WHAT IS EXPECTED
Return exactly the span of lines that opens with the line containing "Pilz [blau] <688, 330>" and closes with the last line of the data, inclusive.

DATA EXCERPT
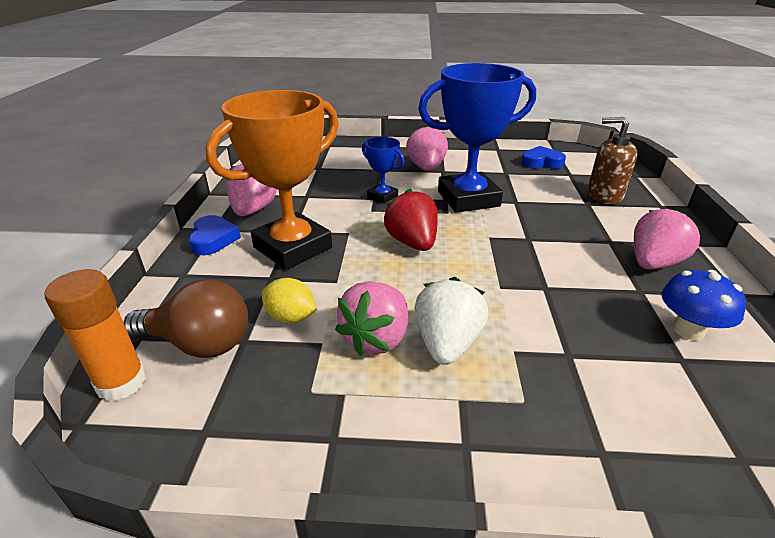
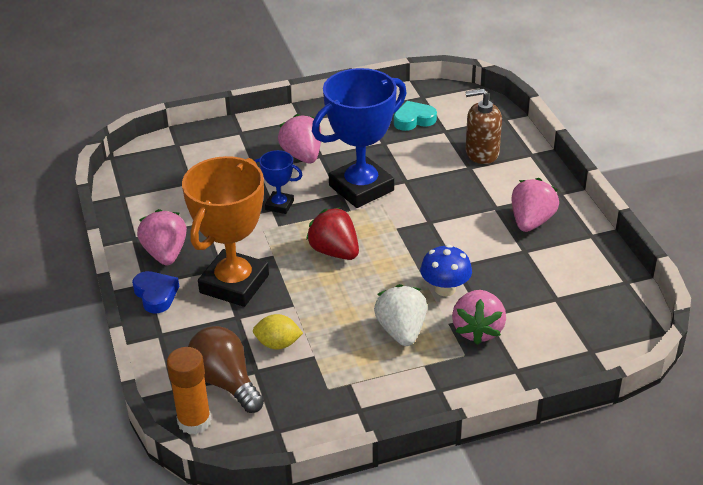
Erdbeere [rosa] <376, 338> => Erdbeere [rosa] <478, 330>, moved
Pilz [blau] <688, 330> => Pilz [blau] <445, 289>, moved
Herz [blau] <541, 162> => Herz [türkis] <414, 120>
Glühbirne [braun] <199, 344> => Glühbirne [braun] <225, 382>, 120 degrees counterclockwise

ANSWER SPACE
Pilz [blau] <688, 330> => Pilz [blau] <445, 289>, moved
Herz [blau] <541, 162> => Herz [türkis] <414, 120>
Glühbirne [braun] <199, 344> => Glühbirne [braun] <225, 382>, 120 degrees counterclockwise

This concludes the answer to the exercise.